▸ Recorded data:
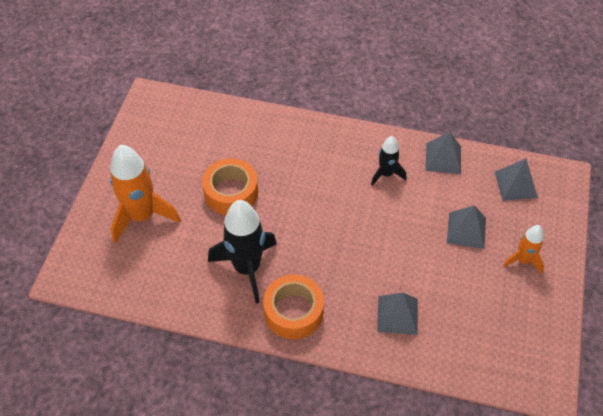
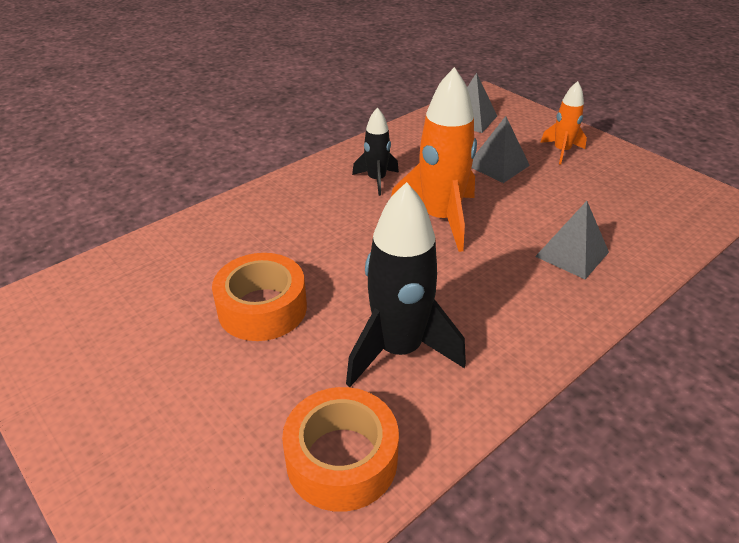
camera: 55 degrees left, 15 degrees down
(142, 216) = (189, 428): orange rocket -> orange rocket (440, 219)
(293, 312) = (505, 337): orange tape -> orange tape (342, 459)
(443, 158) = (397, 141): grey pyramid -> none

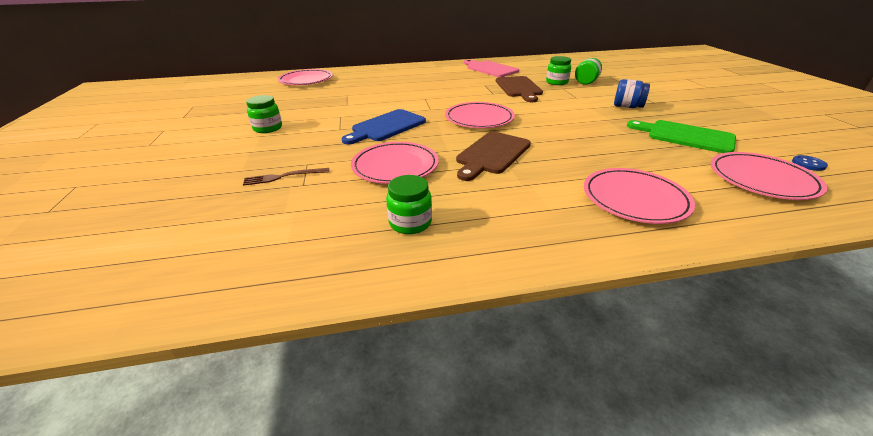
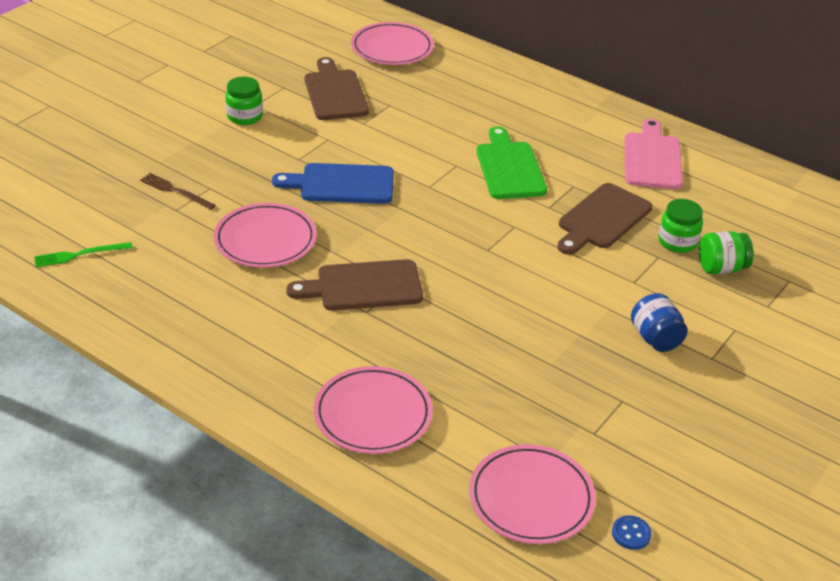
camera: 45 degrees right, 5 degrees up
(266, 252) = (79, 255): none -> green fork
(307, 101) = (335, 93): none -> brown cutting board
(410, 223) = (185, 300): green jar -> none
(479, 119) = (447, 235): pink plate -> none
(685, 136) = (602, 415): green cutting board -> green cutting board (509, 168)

▸ Your objective:
Among the records above, find each line holding the string "degrees" and pull it out.

▸ Answer for this exercise:
camera: 55 degrees left, 15 degrees down
camera: 45 degrees right, 5 degrees up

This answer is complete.